* _The problem_:
Please find all lines in the data that hold the string "vessel" and copy them.

======

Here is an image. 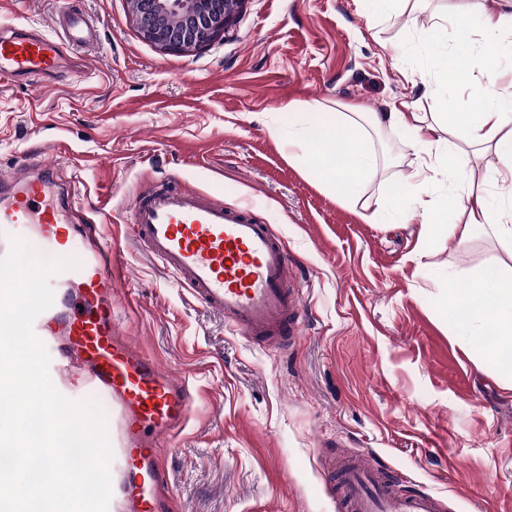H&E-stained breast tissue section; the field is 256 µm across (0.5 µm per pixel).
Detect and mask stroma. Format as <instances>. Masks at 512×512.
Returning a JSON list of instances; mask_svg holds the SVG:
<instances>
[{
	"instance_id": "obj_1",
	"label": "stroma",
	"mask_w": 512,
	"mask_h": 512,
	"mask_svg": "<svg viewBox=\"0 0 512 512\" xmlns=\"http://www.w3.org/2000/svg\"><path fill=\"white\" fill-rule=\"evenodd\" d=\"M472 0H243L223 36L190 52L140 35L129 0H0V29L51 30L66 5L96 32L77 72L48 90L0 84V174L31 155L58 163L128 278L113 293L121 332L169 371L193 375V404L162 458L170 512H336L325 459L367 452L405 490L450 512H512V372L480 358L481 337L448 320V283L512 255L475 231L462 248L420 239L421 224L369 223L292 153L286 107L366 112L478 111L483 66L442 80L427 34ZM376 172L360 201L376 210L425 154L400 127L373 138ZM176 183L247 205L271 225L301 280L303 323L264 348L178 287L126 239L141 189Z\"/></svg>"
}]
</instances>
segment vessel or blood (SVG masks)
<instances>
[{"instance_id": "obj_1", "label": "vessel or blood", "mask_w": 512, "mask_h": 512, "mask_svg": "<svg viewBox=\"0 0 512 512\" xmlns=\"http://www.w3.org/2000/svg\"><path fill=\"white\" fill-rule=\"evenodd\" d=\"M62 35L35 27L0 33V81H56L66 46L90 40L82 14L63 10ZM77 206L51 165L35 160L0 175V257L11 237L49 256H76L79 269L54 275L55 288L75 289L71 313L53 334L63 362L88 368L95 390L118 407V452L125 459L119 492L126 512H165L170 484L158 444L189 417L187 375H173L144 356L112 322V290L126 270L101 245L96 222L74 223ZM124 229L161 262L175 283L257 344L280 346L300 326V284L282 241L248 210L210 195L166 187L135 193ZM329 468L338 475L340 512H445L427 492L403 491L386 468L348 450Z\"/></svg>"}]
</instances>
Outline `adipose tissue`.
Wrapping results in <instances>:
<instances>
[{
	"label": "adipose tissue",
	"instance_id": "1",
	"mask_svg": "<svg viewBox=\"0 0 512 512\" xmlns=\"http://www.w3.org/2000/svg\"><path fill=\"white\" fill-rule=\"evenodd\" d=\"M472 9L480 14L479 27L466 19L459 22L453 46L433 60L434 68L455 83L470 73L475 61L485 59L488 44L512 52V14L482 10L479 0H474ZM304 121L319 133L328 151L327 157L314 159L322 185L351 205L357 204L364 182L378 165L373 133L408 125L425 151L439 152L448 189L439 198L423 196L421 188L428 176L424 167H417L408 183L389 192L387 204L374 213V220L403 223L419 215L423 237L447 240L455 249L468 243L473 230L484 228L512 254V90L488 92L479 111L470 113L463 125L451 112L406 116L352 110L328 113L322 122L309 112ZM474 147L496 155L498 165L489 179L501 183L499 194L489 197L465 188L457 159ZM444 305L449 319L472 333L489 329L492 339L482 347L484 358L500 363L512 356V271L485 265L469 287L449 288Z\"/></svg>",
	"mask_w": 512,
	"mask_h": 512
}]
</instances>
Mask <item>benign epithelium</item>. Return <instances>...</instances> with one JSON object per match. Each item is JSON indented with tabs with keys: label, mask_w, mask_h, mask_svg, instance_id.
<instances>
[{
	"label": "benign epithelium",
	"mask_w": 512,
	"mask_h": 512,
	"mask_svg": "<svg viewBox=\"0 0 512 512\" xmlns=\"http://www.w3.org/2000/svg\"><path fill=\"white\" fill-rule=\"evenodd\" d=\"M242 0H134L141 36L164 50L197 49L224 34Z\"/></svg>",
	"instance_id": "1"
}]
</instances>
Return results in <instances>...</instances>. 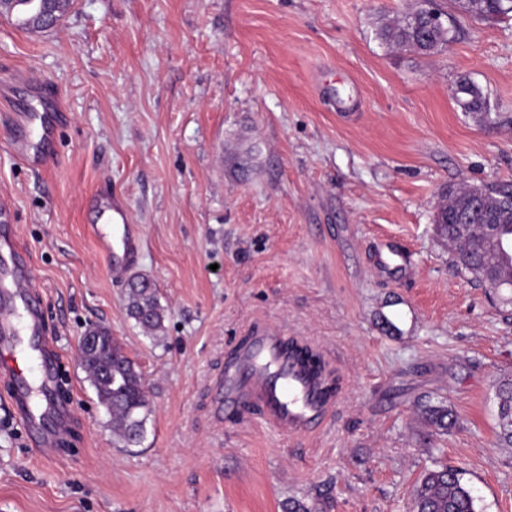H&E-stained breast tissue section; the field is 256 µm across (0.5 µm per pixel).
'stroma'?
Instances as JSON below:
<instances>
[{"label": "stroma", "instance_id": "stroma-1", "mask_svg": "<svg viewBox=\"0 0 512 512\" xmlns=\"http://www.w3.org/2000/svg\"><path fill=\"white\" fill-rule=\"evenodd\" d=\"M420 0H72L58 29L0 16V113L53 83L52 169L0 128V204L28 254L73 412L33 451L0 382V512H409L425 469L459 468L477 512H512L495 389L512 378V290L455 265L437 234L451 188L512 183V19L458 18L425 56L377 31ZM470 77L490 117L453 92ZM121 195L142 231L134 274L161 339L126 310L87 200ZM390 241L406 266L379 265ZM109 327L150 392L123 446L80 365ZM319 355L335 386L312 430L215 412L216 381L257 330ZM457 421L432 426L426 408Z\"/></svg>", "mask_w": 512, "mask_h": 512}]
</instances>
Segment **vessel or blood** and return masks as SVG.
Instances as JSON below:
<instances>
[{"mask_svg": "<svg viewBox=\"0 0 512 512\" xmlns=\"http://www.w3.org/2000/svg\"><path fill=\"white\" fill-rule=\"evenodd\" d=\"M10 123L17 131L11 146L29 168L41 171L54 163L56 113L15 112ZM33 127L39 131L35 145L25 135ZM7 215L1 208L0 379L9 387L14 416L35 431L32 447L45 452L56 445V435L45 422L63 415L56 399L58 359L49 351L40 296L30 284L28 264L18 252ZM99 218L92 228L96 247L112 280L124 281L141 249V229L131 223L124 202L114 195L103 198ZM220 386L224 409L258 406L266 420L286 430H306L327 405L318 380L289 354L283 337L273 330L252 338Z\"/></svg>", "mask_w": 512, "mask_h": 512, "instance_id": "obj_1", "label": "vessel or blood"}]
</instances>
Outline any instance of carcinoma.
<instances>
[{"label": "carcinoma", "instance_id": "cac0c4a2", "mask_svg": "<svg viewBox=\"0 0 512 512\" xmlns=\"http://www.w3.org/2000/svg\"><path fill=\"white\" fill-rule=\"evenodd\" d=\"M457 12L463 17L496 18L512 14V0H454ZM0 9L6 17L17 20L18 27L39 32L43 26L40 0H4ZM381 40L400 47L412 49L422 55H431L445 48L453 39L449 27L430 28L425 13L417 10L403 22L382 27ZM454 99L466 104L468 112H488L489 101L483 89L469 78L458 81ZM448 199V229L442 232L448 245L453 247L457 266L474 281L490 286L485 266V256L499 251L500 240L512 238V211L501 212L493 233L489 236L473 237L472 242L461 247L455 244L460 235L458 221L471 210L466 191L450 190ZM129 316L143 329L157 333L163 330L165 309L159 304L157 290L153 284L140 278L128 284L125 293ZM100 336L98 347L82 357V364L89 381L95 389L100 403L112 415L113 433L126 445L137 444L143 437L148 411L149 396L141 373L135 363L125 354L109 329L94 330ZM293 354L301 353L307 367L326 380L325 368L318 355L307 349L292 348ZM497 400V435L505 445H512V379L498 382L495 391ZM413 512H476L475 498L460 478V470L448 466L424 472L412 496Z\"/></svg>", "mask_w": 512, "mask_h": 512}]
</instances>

======

* _Response to the exercise_:
segment vessel or blood (SVG masks)
[{"instance_id": "obj_1", "label": "vessel or blood", "mask_w": 512, "mask_h": 512, "mask_svg": "<svg viewBox=\"0 0 512 512\" xmlns=\"http://www.w3.org/2000/svg\"><path fill=\"white\" fill-rule=\"evenodd\" d=\"M62 35L35 27L0 33V81H56L66 46L90 40L82 14L63 10ZM77 206L51 165L35 160L0 175V257L11 237L49 256H76L79 269L54 275L55 288L75 289L71 313L53 334L63 362L88 368L95 390L118 407V452L125 459L119 492L126 512H165L170 484L158 444L189 417L187 375H173L144 356L112 322V290L126 270L101 245L96 222L74 223ZM124 229L161 262L175 283L257 344L280 346L300 326V284L282 241L248 210L210 195L166 187L135 193ZM329 468L338 475L340 512H445L427 492L403 491L386 468L348 450Z\"/></svg>"}]
Segment **vessel or blood** and return masks as SVG.
[{"mask_svg": "<svg viewBox=\"0 0 512 512\" xmlns=\"http://www.w3.org/2000/svg\"><path fill=\"white\" fill-rule=\"evenodd\" d=\"M10 123L17 131L11 146L29 168L41 171L54 163L56 113L15 112ZM33 127L39 131L35 145L25 135ZM7 215L1 208L0 379L9 387L14 416L35 431L32 447L45 452L56 445V435L45 422L63 415L56 399L58 359L49 351L40 296L30 284L28 264L18 252ZM99 218L92 228L96 247L112 280L124 281L141 249V229L131 223L124 202L114 195L103 198ZM220 386L224 409L258 406L266 420L286 430H306L327 405L318 380L289 354L283 337L273 330L252 338Z\"/></svg>", "mask_w": 512, "mask_h": 512, "instance_id": "obj_1", "label": "vessel or blood"}]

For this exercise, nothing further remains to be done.